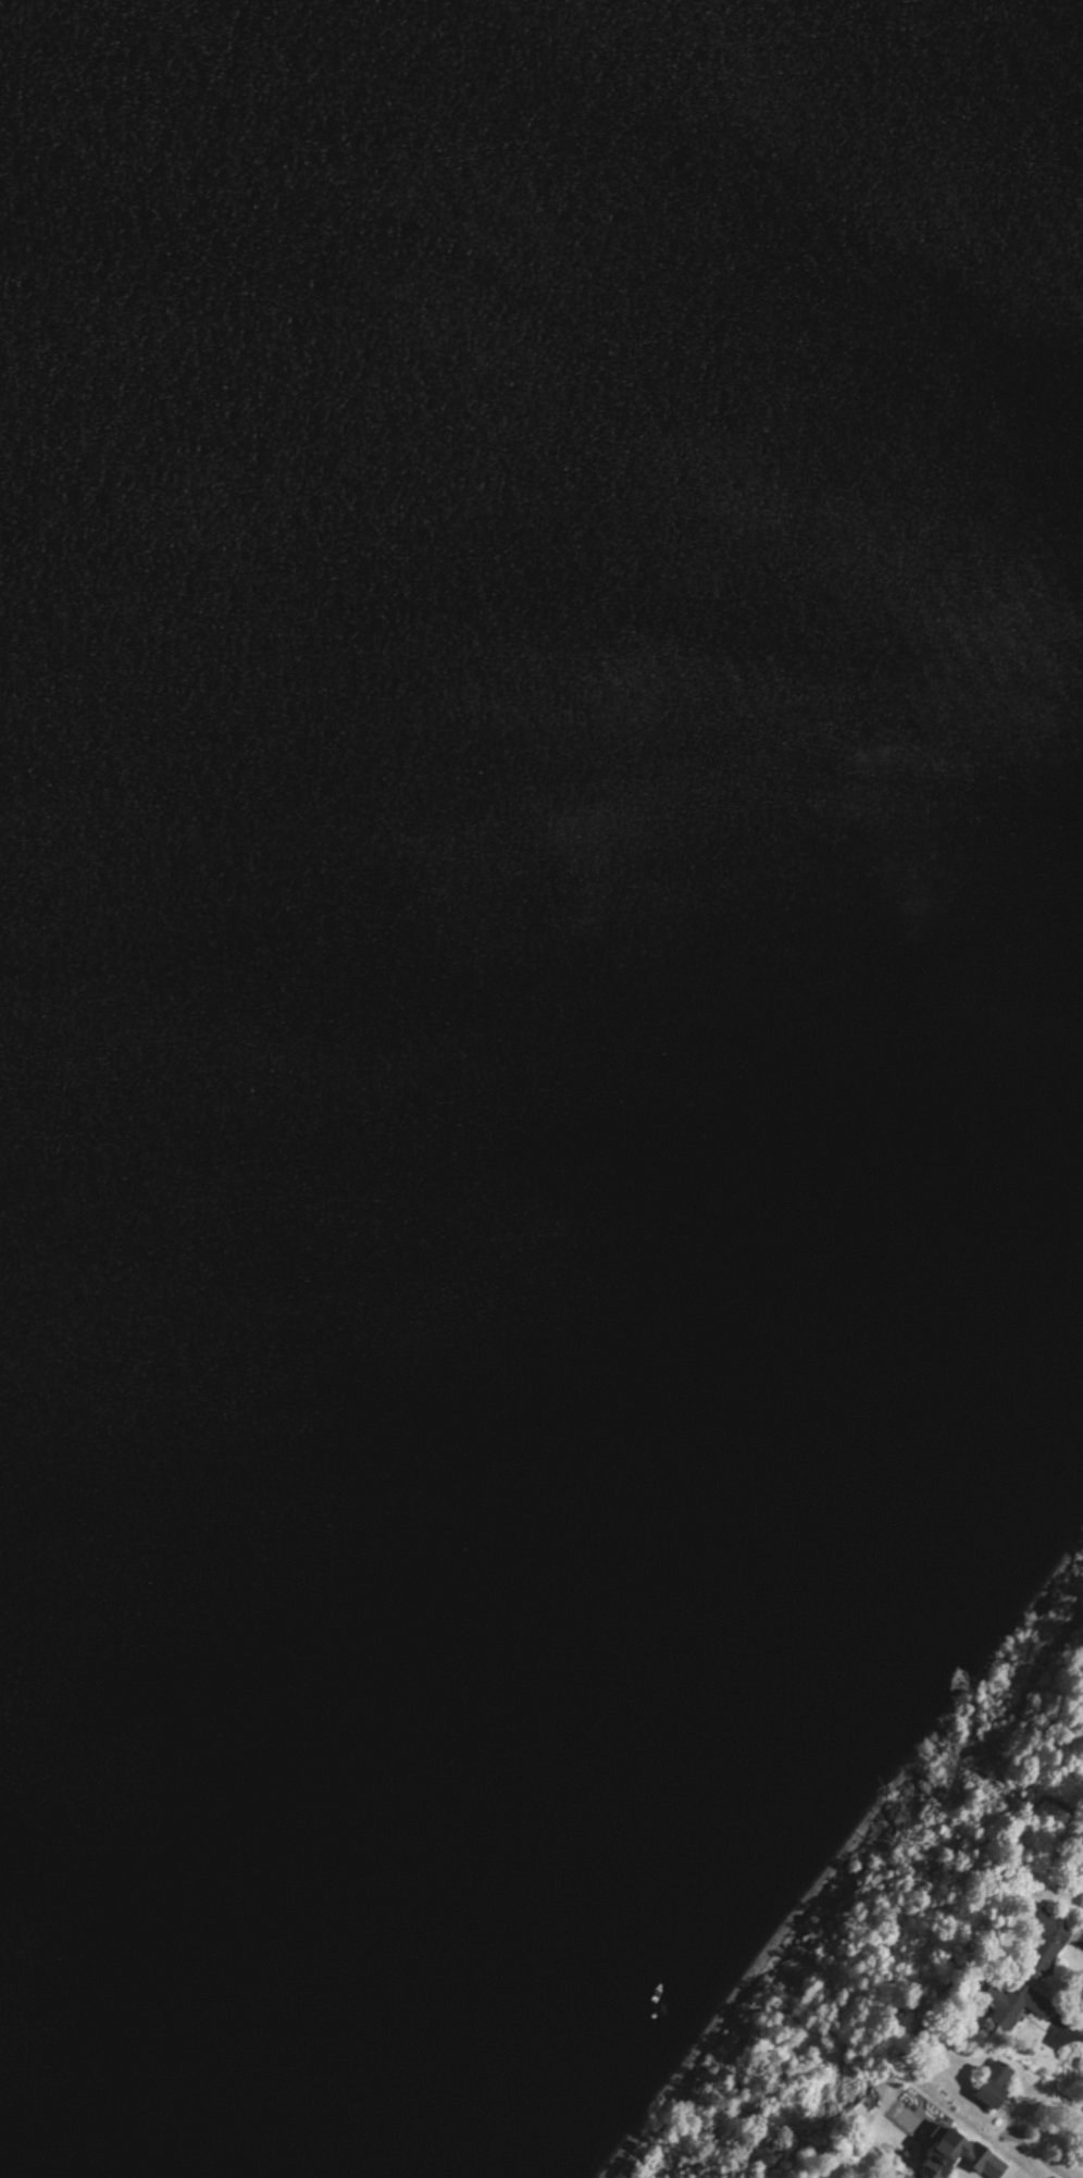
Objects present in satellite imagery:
building: (1038, 1943)
building: (996, 2005)
road: (1071, 2032)
building: (986, 2084)
building: (949, 2156)

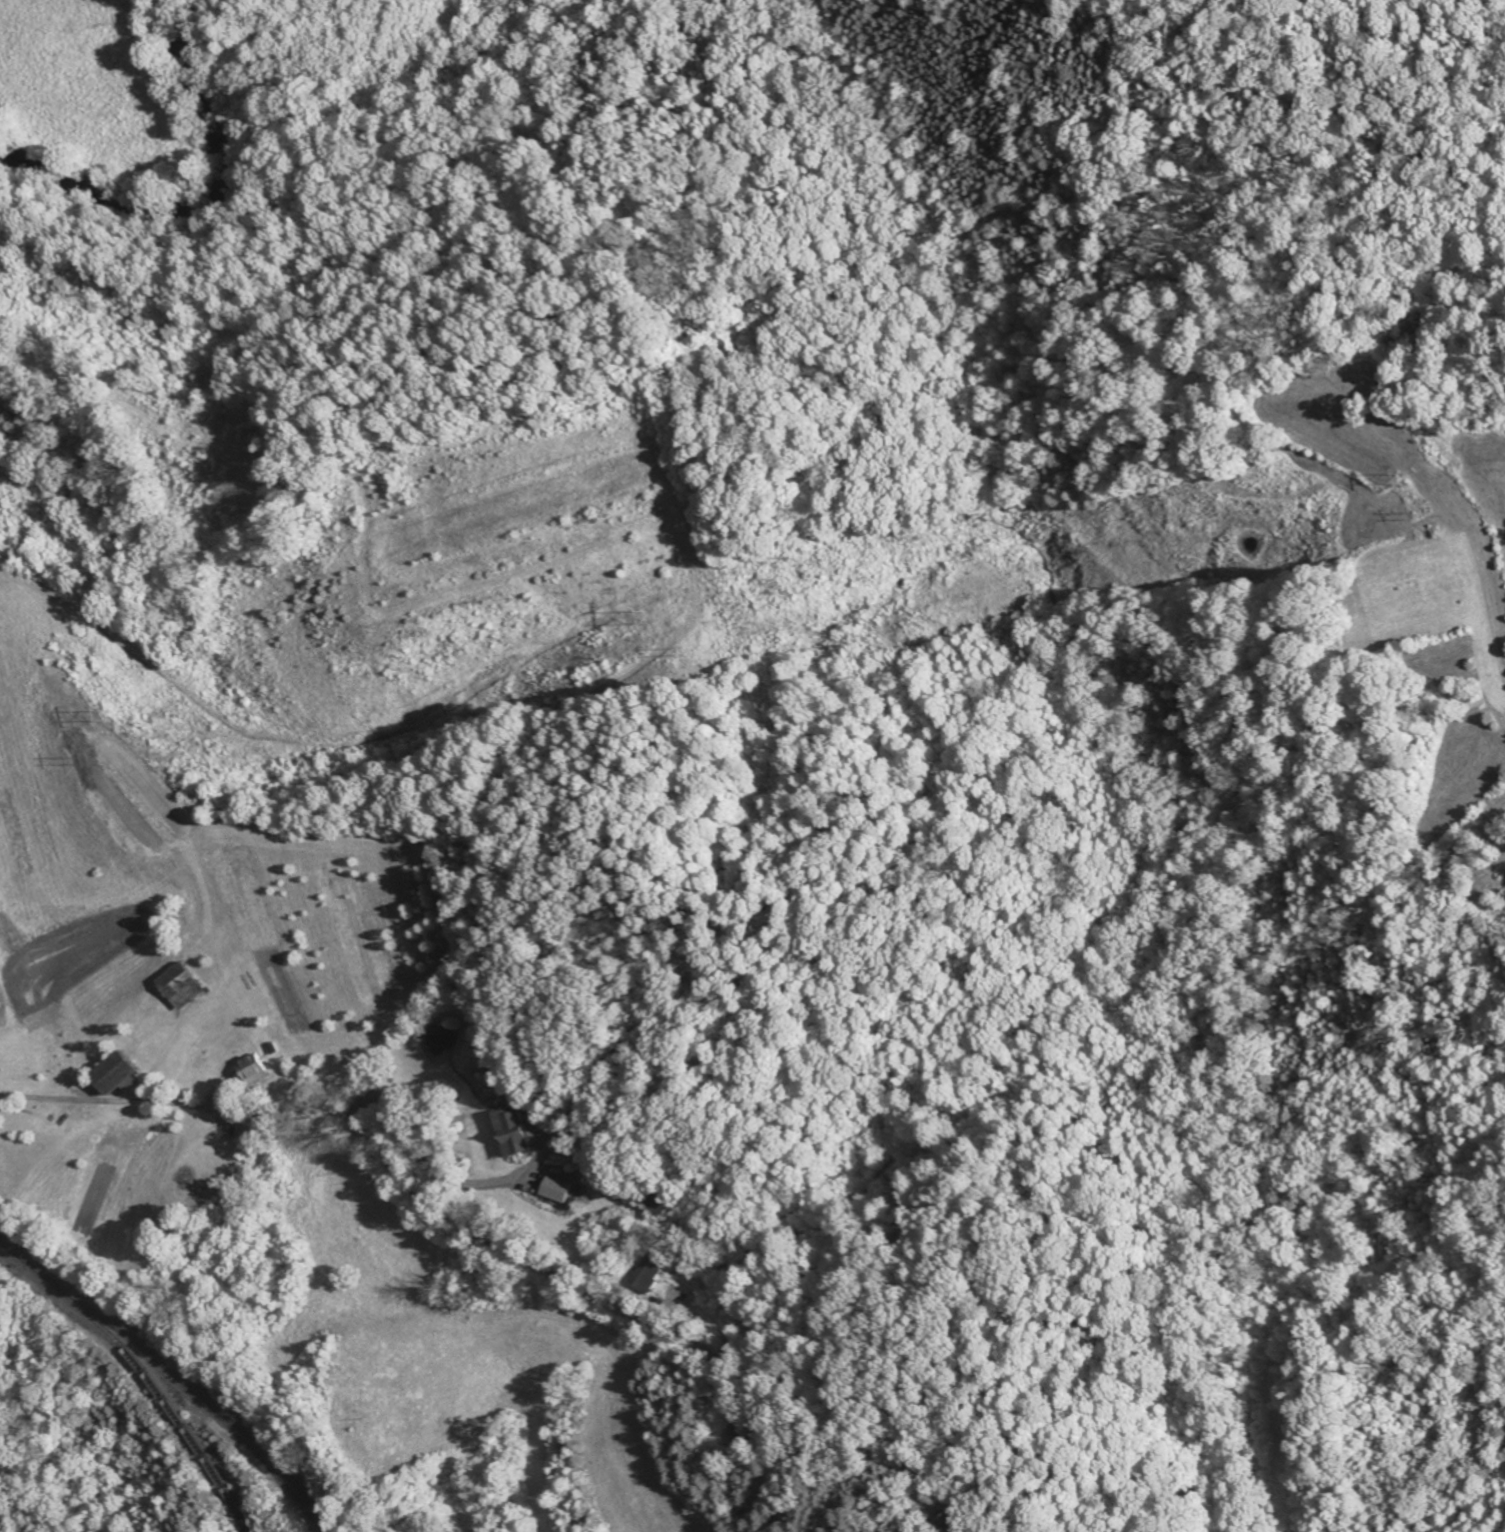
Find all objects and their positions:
power tower: (1402, 476)
power tower: (1411, 512)
power tower: (646, 613)
power tower: (673, 647)
power tower: (108, 711)
power tower: (82, 757)
building: (189, 987)
building: (259, 1070)
building: (125, 1075)
road: (200, 1109)
building: (518, 1132)
road: (435, 1166)
building: (564, 1191)
building: (651, 1273)
road: (554, 1274)
railway: (176, 1370)
railway: (158, 1385)
road: (1484, 1476)

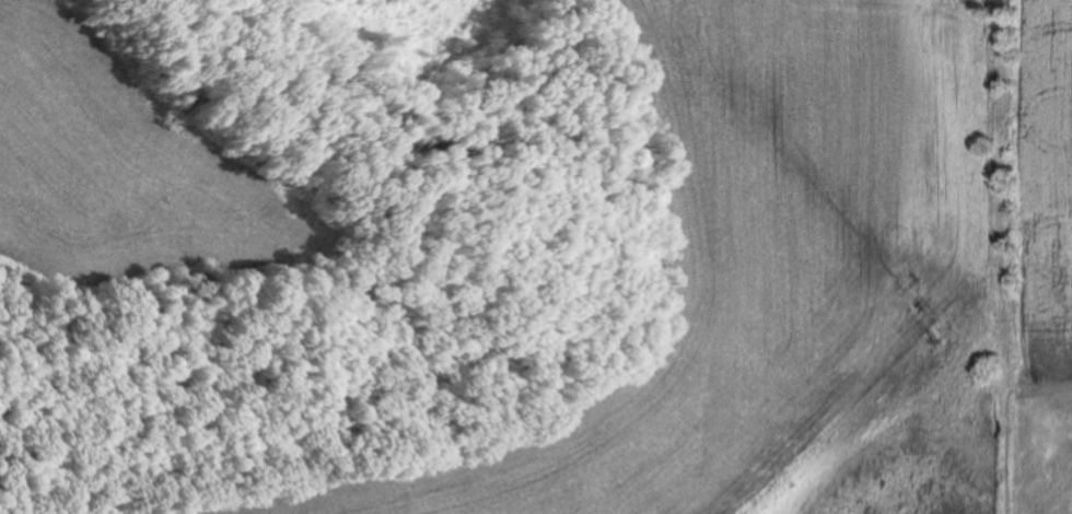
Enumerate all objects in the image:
crop: (132, 164)
crop: (808, 242)

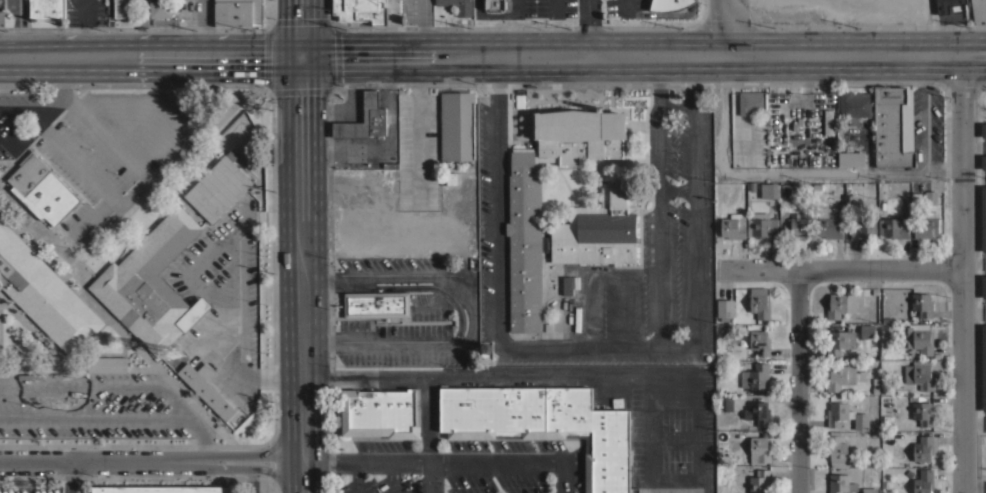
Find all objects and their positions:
building: (668, 4)
building: (457, 6)
building: (494, 6)
parking lot: (580, 6)
building: (949, 6)
road: (517, 7)
road: (626, 7)
building: (46, 8)
building: (122, 8)
building: (160, 8)
road: (554, 8)
building: (360, 10)
building: (978, 10)
building: (238, 12)
road: (663, 14)
road: (491, 15)
road: (418, 28)
road: (589, 28)
road: (726, 28)
road: (205, 29)
road: (301, 29)
road: (493, 57)
traffic signals: (302, 58)
road: (494, 79)
road: (689, 84)
road: (660, 86)
building: (750, 101)
road: (675, 104)
building: (854, 105)
road: (47, 110)
road: (23, 111)
road: (925, 113)
building: (364, 119)
building: (827, 122)
building: (456, 125)
building: (892, 126)
road: (419, 127)
road: (42, 132)
road: (110, 139)
parking lot: (97, 146)
road: (869, 147)
building: (850, 159)
road: (7, 161)
building: (388, 161)
road: (77, 162)
road: (787, 173)
road: (164, 174)
building: (450, 178)
building: (218, 186)
building: (41, 189)
road: (676, 190)
building: (768, 190)
road: (132, 191)
building: (785, 191)
building: (930, 197)
building: (524, 201)
road: (189, 203)
road: (92, 214)
building: (828, 223)
parking lot: (595, 225)
building: (761, 225)
building: (926, 225)
building: (733, 226)
building: (794, 226)
building: (893, 227)
building: (599, 228)
road: (694, 228)
building: (862, 228)
road: (659, 231)
road: (62, 237)
road: (50, 238)
road: (216, 245)
road: (302, 256)
road: (494, 264)
road: (844, 269)
road: (965, 273)
road: (599, 274)
building: (151, 284)
building: (567, 285)
road: (401, 287)
parking lot: (221, 289)
building: (44, 294)
building: (758, 302)
building: (376, 304)
building: (839, 304)
building: (921, 304)
road: (471, 308)
building: (724, 308)
building: (885, 320)
road: (214, 325)
building: (866, 330)
road: (238, 332)
road: (35, 334)
building: (919, 338)
building: (839, 341)
building: (759, 342)
road: (637, 346)
road: (103, 354)
road: (56, 360)
building: (107, 364)
road: (154, 366)
road: (78, 368)
building: (915, 375)
building: (754, 376)
building: (843, 376)
road: (59, 378)
road: (505, 378)
road: (800, 381)
road: (81, 387)
building: (206, 389)
building: (874, 390)
building: (724, 402)
parking lot: (95, 407)
road: (184, 409)
building: (757, 412)
building: (379, 413)
building: (922, 413)
building: (844, 415)
road: (96, 417)
building: (886, 417)
building: (544, 424)
road: (432, 435)
road: (707, 435)
road: (206, 445)
building: (922, 448)
building: (759, 449)
building: (836, 449)
road: (254, 454)
road: (303, 456)
road: (103, 459)
road: (432, 459)
road: (253, 467)
road: (302, 475)
road: (356, 476)
road: (395, 476)
road: (562, 476)
road: (250, 480)
building: (759, 481)
building: (923, 481)
building: (840, 483)
road: (975, 484)
building: (160, 489)
building: (869, 490)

.....

**Instructions to follow**
Copy out all lines of the listing above that include "tower".

**Answer section**
power tower: (1402, 476)
power tower: (1411, 512)
power tower: (646, 613)
power tower: (673, 647)
power tower: (108, 711)
power tower: (82, 757)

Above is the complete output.